(INPUT DATA Opens)
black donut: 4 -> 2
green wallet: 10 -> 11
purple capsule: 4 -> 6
(INPUT DATA Closes)
(INPUT DATA Opens)
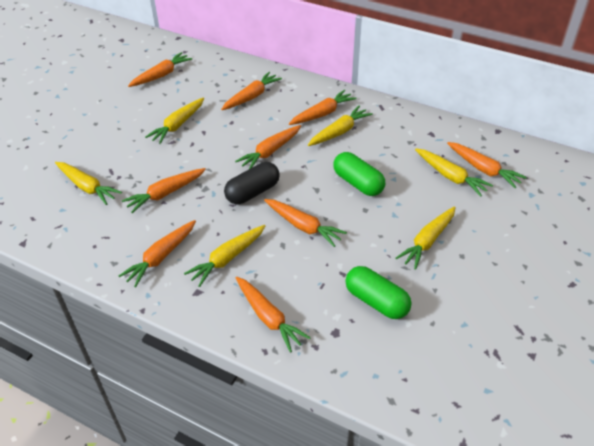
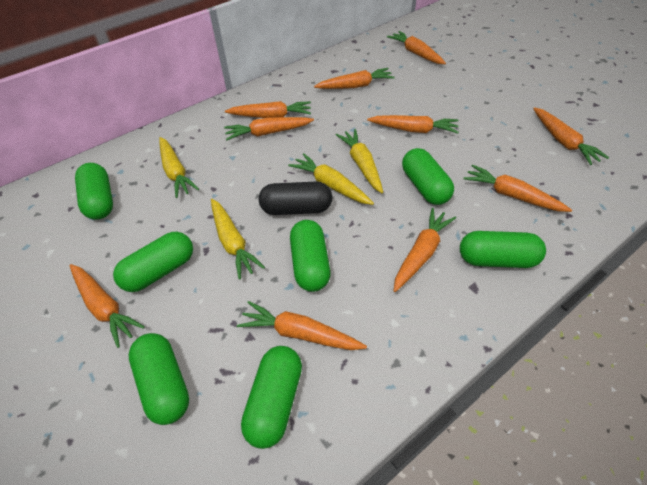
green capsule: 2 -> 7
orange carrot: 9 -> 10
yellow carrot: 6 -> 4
(INPUT DATA Closes)
(INPUT DATA Opens)
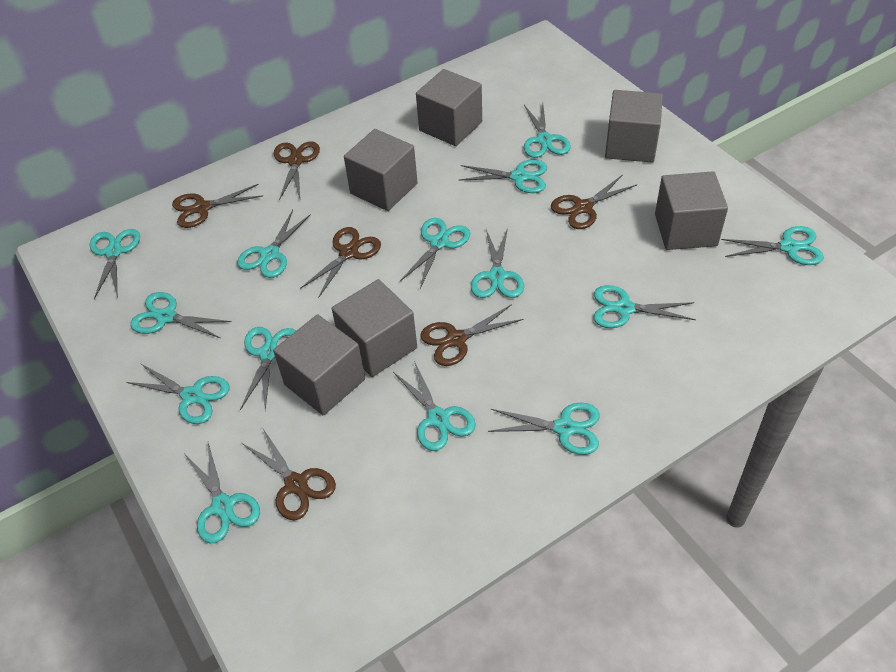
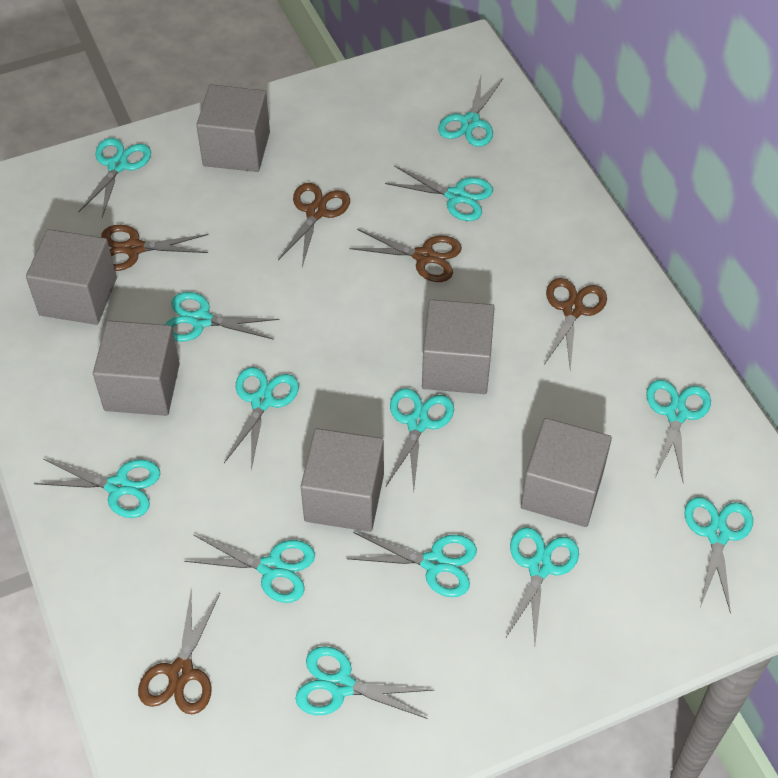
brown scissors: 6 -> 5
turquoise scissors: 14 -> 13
(INPUT DATA Closes)
= WORK REQUEST =
Of the entries above, repeat exactly the lines from the line with "black donut: 4 -> 2" through the line with "purple capsule: 4 -> 6", both of them included.

= WRITTEN SOLUTION =
black donut: 4 -> 2
green wallet: 10 -> 11
purple capsule: 4 -> 6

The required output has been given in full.